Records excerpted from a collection
┄┄┄┄┄┄

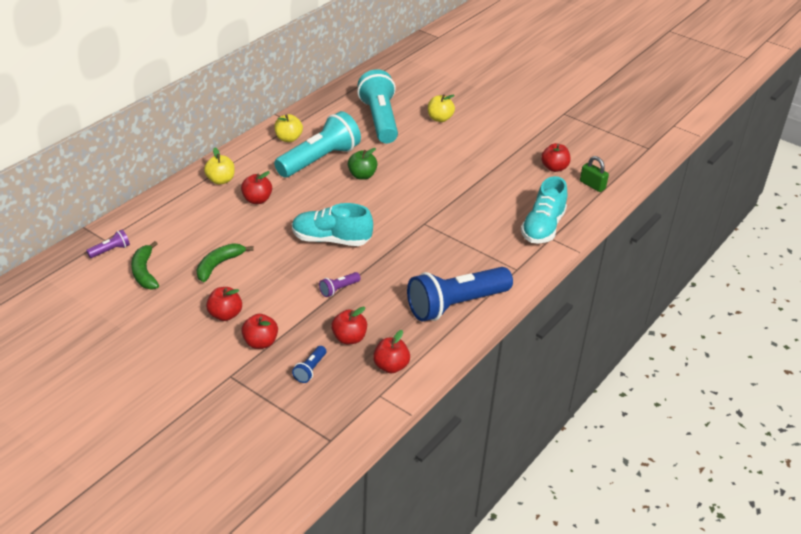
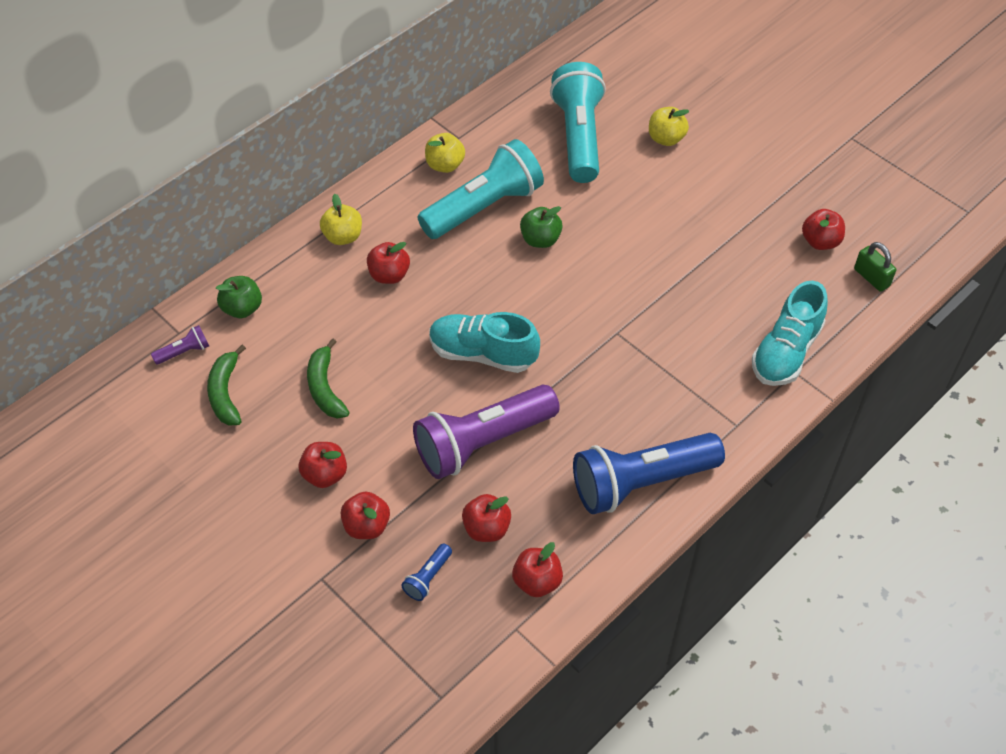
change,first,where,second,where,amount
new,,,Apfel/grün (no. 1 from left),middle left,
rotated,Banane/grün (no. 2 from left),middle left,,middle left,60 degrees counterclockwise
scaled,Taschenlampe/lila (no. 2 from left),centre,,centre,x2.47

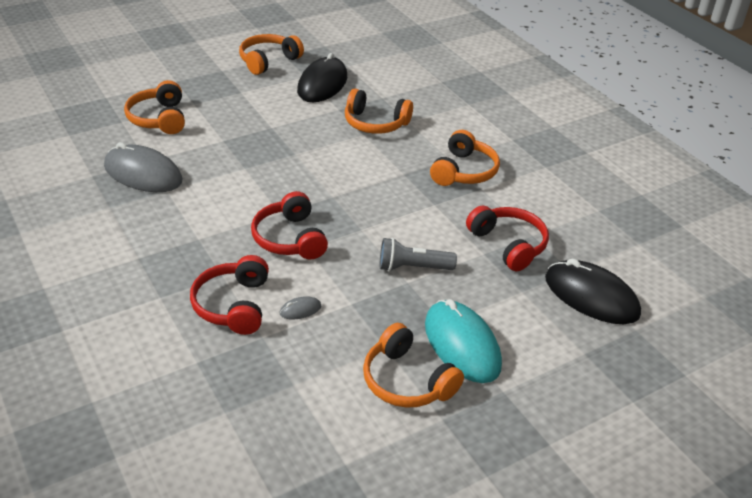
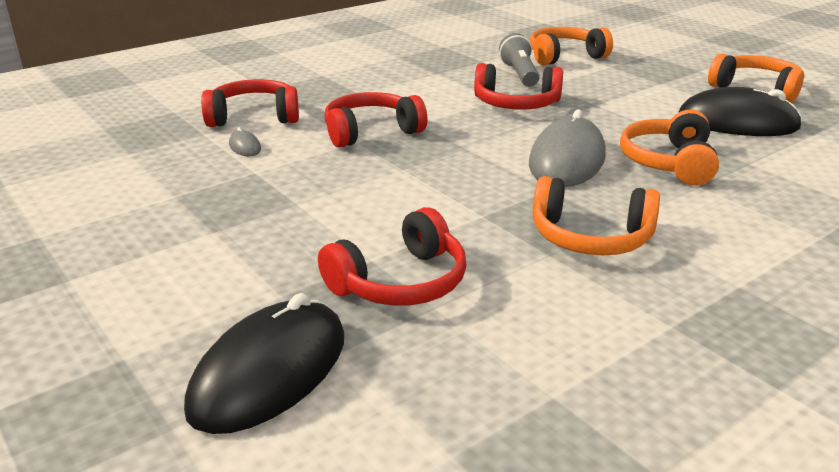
change,first,where,second,where,amount
new,,,Kopfhörer/rot (no. 4 from left),top centre,
shifted,Taschenlampe/grau,centre,,top centre,
shifted,Computermaus/grau (no. 1 from left in the first image),middle left,Computermaus/grau (no. 2 from left),top right,
gone,Kopfhörer/orange (no. 4 from left),bottom centre,,,
gone,Computermaus/türkis,bottom centre,,,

┄┄┄┄┄┄

#### Task prompt
Return all lines in the entries above that carry the word "grau".

#### Output for this exercise
shifted,Taschenlampe/grau,centre,,top centre,
shifted,Computermaus/grau (no. 1 from left in the first image),middle left,Computermaus/grau (no. 2 from left),top right,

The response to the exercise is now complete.